*What is needed*
The stretch wanted below opens at the line containing "green camera: 2 -> 1" and closes at the line containing "pink heart: 1 -> 0". Please return it exactly, with no other lines.

*Available data*
[Start of section]
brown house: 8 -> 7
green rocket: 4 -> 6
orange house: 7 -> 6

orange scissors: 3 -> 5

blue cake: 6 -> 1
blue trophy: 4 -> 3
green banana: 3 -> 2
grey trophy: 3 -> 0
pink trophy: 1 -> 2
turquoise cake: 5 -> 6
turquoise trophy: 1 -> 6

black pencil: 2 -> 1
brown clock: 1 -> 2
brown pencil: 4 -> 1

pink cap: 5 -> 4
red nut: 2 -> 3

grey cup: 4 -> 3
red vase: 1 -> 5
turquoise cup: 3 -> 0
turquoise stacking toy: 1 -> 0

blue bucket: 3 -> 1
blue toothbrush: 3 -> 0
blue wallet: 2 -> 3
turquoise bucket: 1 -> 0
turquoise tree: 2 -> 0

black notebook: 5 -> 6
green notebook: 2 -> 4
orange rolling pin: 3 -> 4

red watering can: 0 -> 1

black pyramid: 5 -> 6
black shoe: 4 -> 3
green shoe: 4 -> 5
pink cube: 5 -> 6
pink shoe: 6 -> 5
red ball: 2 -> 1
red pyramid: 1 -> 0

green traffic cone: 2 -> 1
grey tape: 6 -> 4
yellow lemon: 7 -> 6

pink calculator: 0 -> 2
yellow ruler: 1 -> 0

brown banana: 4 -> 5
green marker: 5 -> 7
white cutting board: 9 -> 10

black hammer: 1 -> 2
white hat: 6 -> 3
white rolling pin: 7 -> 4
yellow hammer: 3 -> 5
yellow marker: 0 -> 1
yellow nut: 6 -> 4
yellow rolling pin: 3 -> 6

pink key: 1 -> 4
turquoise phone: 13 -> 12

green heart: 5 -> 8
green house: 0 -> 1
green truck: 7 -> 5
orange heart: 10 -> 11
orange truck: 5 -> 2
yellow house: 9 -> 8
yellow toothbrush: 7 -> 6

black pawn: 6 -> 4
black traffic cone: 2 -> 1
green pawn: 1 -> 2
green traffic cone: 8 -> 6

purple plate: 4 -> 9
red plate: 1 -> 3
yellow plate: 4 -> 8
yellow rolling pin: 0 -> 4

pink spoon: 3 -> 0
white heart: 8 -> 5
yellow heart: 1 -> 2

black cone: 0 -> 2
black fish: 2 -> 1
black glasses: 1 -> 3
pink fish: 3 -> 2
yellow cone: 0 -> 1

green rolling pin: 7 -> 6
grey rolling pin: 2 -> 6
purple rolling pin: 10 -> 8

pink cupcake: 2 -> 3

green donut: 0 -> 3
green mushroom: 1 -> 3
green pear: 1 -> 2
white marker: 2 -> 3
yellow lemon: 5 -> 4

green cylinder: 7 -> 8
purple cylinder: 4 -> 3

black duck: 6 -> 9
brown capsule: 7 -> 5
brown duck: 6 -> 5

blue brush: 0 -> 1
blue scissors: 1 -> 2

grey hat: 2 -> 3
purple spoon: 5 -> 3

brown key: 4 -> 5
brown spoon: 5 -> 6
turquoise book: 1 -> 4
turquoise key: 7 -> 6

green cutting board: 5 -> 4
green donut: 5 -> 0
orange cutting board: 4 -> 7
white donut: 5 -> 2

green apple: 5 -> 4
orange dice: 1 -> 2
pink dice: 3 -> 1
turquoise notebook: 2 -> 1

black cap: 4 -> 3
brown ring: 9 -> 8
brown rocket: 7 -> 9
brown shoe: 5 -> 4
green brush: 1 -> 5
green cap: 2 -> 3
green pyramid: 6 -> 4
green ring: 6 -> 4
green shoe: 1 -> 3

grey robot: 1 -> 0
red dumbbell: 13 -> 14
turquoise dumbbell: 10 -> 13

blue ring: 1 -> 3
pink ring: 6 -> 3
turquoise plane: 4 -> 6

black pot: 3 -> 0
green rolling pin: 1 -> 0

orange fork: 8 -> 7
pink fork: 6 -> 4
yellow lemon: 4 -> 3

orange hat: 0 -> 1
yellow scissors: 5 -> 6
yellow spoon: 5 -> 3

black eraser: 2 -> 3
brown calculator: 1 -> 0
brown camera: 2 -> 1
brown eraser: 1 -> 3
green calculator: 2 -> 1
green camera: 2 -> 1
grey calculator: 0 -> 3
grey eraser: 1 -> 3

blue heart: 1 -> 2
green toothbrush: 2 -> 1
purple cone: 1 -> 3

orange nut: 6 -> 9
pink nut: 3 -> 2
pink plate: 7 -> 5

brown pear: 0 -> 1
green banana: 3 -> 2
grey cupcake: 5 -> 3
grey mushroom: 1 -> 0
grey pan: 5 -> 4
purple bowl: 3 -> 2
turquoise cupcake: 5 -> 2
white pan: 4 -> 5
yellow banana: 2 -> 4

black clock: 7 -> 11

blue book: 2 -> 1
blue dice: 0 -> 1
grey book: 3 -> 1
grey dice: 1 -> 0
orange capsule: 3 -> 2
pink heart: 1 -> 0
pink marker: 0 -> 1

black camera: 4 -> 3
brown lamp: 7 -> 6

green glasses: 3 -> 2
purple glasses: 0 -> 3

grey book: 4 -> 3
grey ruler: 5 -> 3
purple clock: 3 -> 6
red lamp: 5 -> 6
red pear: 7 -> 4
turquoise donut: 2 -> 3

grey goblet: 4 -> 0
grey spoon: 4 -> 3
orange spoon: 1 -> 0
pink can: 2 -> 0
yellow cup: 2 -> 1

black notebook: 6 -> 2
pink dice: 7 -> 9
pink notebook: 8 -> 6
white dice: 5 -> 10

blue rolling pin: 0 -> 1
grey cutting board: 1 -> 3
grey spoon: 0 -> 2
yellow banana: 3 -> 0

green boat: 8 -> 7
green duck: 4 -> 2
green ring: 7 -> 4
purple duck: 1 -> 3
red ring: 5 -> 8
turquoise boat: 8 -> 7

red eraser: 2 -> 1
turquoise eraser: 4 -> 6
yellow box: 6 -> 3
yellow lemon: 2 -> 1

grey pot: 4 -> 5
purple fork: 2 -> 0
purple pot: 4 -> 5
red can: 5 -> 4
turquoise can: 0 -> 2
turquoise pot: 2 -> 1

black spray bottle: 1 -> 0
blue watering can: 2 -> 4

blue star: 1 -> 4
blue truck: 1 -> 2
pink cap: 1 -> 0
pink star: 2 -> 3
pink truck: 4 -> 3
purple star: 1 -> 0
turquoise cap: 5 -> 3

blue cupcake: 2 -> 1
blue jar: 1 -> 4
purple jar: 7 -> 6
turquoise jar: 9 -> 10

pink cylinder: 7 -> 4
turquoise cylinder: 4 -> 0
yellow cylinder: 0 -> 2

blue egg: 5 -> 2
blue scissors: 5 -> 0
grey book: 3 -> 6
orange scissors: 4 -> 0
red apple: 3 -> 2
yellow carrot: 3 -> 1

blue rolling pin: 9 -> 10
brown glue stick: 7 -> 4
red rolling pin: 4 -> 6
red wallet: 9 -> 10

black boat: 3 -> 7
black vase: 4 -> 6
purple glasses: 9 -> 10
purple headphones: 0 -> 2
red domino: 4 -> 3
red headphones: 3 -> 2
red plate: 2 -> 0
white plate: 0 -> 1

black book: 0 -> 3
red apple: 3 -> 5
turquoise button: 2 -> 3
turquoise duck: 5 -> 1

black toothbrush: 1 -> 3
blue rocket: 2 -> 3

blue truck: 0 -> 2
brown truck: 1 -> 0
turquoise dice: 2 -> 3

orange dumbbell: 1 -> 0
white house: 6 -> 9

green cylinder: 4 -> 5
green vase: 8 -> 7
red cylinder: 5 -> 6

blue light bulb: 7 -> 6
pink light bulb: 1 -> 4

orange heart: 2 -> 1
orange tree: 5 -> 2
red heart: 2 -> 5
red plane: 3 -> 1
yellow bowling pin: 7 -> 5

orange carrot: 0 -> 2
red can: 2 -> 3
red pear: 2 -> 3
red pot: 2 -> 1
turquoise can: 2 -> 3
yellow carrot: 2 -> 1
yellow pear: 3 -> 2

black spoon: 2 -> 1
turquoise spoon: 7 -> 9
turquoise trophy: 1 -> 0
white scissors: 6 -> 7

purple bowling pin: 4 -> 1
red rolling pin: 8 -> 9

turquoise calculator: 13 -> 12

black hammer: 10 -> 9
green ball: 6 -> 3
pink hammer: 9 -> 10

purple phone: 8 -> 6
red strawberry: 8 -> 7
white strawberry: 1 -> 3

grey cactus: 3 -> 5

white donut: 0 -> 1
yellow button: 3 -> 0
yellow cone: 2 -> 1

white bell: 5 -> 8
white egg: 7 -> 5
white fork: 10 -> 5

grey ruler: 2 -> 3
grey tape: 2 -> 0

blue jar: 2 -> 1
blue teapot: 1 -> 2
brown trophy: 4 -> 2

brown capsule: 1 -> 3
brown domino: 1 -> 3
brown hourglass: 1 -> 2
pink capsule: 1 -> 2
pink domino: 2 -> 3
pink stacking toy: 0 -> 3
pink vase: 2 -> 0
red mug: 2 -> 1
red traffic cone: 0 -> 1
[End of section]
*Your solution*
green camera: 2 -> 1
grey calculator: 0 -> 3
grey eraser: 1 -> 3

blue heart: 1 -> 2
green toothbrush: 2 -> 1
purple cone: 1 -> 3

orange nut: 6 -> 9
pink nut: 3 -> 2
pink plate: 7 -> 5

brown pear: 0 -> 1
green banana: 3 -> 2
grey cupcake: 5 -> 3
grey mushroom: 1 -> 0
grey pan: 5 -> 4
purple bowl: 3 -> 2
turquoise cupcake: 5 -> 2
white pan: 4 -> 5
yellow banana: 2 -> 4

black clock: 7 -> 11

blue book: 2 -> 1
blue dice: 0 -> 1
grey book: 3 -> 1
grey dice: 1 -> 0
orange capsule: 3 -> 2
pink heart: 1 -> 0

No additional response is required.